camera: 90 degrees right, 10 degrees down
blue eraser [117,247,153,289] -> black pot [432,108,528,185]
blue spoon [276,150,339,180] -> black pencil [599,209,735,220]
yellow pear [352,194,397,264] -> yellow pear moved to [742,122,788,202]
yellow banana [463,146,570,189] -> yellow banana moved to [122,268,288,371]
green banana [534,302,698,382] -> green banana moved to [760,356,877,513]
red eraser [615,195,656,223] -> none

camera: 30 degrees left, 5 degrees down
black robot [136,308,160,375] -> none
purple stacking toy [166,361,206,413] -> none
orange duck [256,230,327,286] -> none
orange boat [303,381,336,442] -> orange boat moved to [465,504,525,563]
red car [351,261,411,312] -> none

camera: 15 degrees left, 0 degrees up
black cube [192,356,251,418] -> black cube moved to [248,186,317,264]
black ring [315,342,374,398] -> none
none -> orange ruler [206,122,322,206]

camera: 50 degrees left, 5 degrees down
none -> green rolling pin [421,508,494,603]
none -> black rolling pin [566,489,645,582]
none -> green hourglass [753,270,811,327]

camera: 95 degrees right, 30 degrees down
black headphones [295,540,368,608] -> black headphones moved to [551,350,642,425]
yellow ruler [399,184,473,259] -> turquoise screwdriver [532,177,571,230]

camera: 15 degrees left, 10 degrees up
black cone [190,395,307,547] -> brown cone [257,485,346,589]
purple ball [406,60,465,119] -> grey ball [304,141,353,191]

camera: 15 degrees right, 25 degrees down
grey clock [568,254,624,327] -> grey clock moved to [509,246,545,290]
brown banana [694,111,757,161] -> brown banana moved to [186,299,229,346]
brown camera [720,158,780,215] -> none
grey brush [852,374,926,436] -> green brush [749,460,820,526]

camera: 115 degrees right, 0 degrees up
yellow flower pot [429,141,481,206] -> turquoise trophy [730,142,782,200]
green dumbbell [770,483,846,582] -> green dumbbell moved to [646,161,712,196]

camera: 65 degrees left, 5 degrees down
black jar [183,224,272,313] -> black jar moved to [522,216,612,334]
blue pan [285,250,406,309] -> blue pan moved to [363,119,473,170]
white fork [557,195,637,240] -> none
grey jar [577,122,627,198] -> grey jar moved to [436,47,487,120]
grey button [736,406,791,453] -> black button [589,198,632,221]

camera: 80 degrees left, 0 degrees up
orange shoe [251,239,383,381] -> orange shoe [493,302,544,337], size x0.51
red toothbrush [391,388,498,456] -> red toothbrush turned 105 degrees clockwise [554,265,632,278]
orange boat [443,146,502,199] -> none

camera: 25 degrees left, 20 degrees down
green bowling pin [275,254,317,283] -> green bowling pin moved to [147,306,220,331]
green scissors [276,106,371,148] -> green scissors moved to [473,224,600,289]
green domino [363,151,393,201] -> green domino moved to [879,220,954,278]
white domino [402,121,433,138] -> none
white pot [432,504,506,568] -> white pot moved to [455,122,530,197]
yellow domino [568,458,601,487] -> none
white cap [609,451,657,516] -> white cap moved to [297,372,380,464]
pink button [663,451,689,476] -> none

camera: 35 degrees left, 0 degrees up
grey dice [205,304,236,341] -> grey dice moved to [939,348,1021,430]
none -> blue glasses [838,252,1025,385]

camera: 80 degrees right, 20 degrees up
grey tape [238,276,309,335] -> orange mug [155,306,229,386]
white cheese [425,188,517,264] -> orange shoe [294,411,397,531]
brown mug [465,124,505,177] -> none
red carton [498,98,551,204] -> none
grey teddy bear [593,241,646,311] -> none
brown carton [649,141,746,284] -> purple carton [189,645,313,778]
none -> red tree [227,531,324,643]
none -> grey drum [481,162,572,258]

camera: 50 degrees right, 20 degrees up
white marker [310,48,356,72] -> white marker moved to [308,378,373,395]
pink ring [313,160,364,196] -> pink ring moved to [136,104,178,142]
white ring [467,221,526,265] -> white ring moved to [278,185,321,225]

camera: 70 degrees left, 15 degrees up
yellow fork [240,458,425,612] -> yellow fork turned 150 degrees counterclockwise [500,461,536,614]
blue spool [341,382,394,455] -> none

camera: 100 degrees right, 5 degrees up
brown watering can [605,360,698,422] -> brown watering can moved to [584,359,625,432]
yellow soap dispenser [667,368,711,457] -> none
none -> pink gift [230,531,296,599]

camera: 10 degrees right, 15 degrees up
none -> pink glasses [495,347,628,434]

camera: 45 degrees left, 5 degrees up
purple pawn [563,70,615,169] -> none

☆ ☆ ☆

*Exercise*
The whole block of entries above should be repeated exactly.

*Solution for this exercise*
camera: 90 degrees right, 10 degrees down
blue eraser [117,247,153,289] -> black pot [432,108,528,185]
blue spoon [276,150,339,180] -> black pencil [599,209,735,220]
yellow pear [352,194,397,264] -> yellow pear moved to [742,122,788,202]
yellow banana [463,146,570,189] -> yellow banana moved to [122,268,288,371]
green banana [534,302,698,382] -> green banana moved to [760,356,877,513]
red eraser [615,195,656,223] -> none

camera: 30 degrees left, 5 degrees down
black robot [136,308,160,375] -> none
purple stacking toy [166,361,206,413] -> none
orange duck [256,230,327,286] -> none
orange boat [303,381,336,442] -> orange boat moved to [465,504,525,563]
red car [351,261,411,312] -> none

camera: 15 degrees left, 0 degrees up
black cube [192,356,251,418] -> black cube moved to [248,186,317,264]
black ring [315,342,374,398] -> none
none -> orange ruler [206,122,322,206]

camera: 50 degrees left, 5 degrees down
none -> green rolling pin [421,508,494,603]
none -> black rolling pin [566,489,645,582]
none -> green hourglass [753,270,811,327]

camera: 95 degrees right, 30 degrees down
black headphones [295,540,368,608] -> black headphones moved to [551,350,642,425]
yellow ruler [399,184,473,259] -> turquoise screwdriver [532,177,571,230]

camera: 15 degrees left, 10 degrees up
black cone [190,395,307,547] -> brown cone [257,485,346,589]
purple ball [406,60,465,119] -> grey ball [304,141,353,191]

camera: 15 degrees right, 25 degrees down
grey clock [568,254,624,327] -> grey clock moved to [509,246,545,290]
brown banana [694,111,757,161] -> brown banana moved to [186,299,229,346]
brown camera [720,158,780,215] -> none
grey brush [852,374,926,436] -> green brush [749,460,820,526]

camera: 115 degrees right, 0 degrees up
yellow flower pot [429,141,481,206] -> turquoise trophy [730,142,782,200]
green dumbbell [770,483,846,582] -> green dumbbell moved to [646,161,712,196]

camera: 65 degrees left, 5 degrees down
black jar [183,224,272,313] -> black jar moved to [522,216,612,334]
blue pan [285,250,406,309] -> blue pan moved to [363,119,473,170]
white fork [557,195,637,240] -> none
grey jar [577,122,627,198] -> grey jar moved to [436,47,487,120]
grey button [736,406,791,453] -> black button [589,198,632,221]

camera: 80 degrees left, 0 degrees up
orange shoe [251,239,383,381] -> orange shoe [493,302,544,337], size x0.51
red toothbrush [391,388,498,456] -> red toothbrush turned 105 degrees clockwise [554,265,632,278]
orange boat [443,146,502,199] -> none

camera: 25 degrees left, 20 degrees down
green bowling pin [275,254,317,283] -> green bowling pin moved to [147,306,220,331]
green scissors [276,106,371,148] -> green scissors moved to [473,224,600,289]
green domino [363,151,393,201] -> green domino moved to [879,220,954,278]
white domino [402,121,433,138] -> none
white pot [432,504,506,568] -> white pot moved to [455,122,530,197]
yellow domino [568,458,601,487] -> none
white cap [609,451,657,516] -> white cap moved to [297,372,380,464]
pink button [663,451,689,476] -> none

camera: 35 degrees left, 0 degrees up
grey dice [205,304,236,341] -> grey dice moved to [939,348,1021,430]
none -> blue glasses [838,252,1025,385]

camera: 80 degrees right, 20 degrees up
grey tape [238,276,309,335] -> orange mug [155,306,229,386]
white cheese [425,188,517,264] -> orange shoe [294,411,397,531]
brown mug [465,124,505,177] -> none
red carton [498,98,551,204] -> none
grey teddy bear [593,241,646,311] -> none
brown carton [649,141,746,284] -> purple carton [189,645,313,778]
none -> red tree [227,531,324,643]
none -> grey drum [481,162,572,258]

camera: 50 degrees right, 20 degrees up
white marker [310,48,356,72] -> white marker moved to [308,378,373,395]
pink ring [313,160,364,196] -> pink ring moved to [136,104,178,142]
white ring [467,221,526,265] -> white ring moved to [278,185,321,225]

camera: 70 degrees left, 15 degrees up
yellow fork [240,458,425,612] -> yellow fork turned 150 degrees counterclockwise [500,461,536,614]
blue spool [341,382,394,455] -> none

camera: 100 degrees right, 5 degrees up
brown watering can [605,360,698,422] -> brown watering can moved to [584,359,625,432]
yellow soap dispenser [667,368,711,457] -> none
none -> pink gift [230,531,296,599]

camera: 10 degrees right, 15 degrees up
none -> pink glasses [495,347,628,434]

camera: 45 degrees left, 5 degrees up
purple pawn [563,70,615,169] -> none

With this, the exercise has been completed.